*What the exercise asks*
Lines below that include the word "play" should each be copied.

** Opening Information provided block **

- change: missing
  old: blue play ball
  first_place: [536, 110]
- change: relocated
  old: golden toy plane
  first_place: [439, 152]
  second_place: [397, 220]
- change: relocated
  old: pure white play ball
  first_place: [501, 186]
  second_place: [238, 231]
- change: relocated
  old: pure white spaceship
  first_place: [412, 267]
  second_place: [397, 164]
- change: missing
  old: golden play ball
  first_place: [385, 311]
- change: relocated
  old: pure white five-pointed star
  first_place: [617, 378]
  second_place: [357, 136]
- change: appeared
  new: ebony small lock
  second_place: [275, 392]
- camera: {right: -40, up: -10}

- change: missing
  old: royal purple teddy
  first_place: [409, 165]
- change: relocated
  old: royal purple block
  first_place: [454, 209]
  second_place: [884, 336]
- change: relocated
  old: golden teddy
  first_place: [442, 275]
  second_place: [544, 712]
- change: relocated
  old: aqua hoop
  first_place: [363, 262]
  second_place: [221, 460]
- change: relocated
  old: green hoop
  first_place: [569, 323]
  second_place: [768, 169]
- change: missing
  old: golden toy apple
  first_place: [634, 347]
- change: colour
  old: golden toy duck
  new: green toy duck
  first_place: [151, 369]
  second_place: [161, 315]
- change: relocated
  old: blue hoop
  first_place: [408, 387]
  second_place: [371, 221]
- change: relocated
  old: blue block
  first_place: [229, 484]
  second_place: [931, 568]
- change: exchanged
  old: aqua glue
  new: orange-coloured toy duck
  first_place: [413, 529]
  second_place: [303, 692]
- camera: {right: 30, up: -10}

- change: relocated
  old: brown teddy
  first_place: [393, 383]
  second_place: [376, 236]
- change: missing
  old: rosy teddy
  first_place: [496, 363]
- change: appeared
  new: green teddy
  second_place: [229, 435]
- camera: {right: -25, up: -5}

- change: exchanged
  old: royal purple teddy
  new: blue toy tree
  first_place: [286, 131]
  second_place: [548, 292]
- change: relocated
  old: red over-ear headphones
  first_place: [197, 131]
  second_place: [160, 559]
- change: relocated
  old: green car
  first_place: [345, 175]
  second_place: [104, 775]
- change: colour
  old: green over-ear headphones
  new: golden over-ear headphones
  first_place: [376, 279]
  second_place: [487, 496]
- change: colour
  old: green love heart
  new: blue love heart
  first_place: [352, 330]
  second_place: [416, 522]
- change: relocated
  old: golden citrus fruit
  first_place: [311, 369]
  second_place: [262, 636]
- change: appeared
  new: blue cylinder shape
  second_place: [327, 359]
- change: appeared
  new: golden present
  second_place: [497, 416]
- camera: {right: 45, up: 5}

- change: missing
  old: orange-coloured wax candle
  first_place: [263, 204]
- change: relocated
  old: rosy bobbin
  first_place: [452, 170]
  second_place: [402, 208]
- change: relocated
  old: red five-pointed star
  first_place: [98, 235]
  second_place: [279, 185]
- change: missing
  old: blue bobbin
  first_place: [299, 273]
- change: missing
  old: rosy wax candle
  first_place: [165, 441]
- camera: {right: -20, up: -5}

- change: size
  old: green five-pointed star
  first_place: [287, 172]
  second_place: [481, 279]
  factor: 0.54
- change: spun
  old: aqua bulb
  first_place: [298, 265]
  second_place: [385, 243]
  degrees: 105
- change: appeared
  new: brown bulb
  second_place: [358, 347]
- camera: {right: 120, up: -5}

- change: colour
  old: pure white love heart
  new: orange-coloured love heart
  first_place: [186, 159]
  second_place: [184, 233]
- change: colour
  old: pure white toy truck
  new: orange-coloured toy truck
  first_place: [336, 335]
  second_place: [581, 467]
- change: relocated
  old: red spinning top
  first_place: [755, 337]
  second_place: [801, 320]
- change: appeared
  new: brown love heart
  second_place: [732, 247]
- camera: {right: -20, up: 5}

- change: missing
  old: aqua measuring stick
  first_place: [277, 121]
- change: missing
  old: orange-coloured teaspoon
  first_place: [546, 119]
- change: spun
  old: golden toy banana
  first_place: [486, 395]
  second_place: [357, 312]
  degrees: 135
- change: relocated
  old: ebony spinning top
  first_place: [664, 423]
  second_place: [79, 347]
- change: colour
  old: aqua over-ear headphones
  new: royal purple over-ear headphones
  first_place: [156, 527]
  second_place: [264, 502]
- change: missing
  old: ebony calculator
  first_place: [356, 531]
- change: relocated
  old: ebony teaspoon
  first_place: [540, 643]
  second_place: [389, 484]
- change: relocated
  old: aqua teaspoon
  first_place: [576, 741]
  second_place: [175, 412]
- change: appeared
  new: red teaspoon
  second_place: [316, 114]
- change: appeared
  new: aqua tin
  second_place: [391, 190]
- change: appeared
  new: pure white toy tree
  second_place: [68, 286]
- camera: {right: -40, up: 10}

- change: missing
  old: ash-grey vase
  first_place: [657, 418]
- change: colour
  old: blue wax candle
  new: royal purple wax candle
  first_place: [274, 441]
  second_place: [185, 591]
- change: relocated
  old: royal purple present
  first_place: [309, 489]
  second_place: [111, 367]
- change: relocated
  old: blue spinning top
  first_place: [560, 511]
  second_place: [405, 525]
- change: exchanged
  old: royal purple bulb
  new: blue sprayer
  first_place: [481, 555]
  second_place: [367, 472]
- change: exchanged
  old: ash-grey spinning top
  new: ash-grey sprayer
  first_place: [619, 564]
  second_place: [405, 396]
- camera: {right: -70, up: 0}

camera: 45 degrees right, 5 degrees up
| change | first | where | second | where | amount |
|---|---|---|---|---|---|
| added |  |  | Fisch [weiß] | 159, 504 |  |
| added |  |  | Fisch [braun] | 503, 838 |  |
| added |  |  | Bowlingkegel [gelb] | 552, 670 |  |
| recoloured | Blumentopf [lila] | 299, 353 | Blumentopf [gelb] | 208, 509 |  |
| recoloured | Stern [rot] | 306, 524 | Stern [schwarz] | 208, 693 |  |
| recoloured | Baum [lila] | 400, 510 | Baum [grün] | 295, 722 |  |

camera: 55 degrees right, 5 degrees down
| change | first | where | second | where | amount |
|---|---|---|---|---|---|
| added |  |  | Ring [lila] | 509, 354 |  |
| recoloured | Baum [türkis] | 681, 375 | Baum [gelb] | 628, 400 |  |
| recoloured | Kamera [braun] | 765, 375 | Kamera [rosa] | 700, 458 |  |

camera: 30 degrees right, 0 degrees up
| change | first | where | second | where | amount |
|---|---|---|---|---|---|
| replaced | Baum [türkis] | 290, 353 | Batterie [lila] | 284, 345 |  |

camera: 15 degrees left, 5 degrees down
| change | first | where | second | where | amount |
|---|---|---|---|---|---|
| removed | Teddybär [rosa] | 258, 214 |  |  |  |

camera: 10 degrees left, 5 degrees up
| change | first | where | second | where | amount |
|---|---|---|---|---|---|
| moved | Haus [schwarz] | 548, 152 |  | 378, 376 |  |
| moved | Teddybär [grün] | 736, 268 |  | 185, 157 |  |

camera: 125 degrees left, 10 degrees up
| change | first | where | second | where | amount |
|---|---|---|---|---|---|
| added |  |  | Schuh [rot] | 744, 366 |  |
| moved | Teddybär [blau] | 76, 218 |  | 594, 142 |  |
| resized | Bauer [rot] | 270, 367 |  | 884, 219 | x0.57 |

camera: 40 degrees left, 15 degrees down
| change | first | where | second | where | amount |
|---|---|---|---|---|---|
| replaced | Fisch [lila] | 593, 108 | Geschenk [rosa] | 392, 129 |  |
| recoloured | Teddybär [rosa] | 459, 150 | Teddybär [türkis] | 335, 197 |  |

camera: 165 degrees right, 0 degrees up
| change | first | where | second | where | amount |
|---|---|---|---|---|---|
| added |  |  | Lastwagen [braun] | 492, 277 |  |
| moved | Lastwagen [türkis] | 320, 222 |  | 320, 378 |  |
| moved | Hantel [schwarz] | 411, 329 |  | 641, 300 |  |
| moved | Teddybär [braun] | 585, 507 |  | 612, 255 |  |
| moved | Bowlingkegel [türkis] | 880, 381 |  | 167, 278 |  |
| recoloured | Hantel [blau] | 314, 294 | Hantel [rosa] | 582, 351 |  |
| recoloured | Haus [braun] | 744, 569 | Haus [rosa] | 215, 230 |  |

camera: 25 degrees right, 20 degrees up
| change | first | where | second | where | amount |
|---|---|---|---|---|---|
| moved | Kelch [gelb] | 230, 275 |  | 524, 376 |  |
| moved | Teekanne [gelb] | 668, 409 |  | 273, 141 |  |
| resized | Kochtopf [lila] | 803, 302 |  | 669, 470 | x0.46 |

** Closing Information provided block **

*Response*
  old: blue play ball
  old: pure white play ball
  old: golden play ball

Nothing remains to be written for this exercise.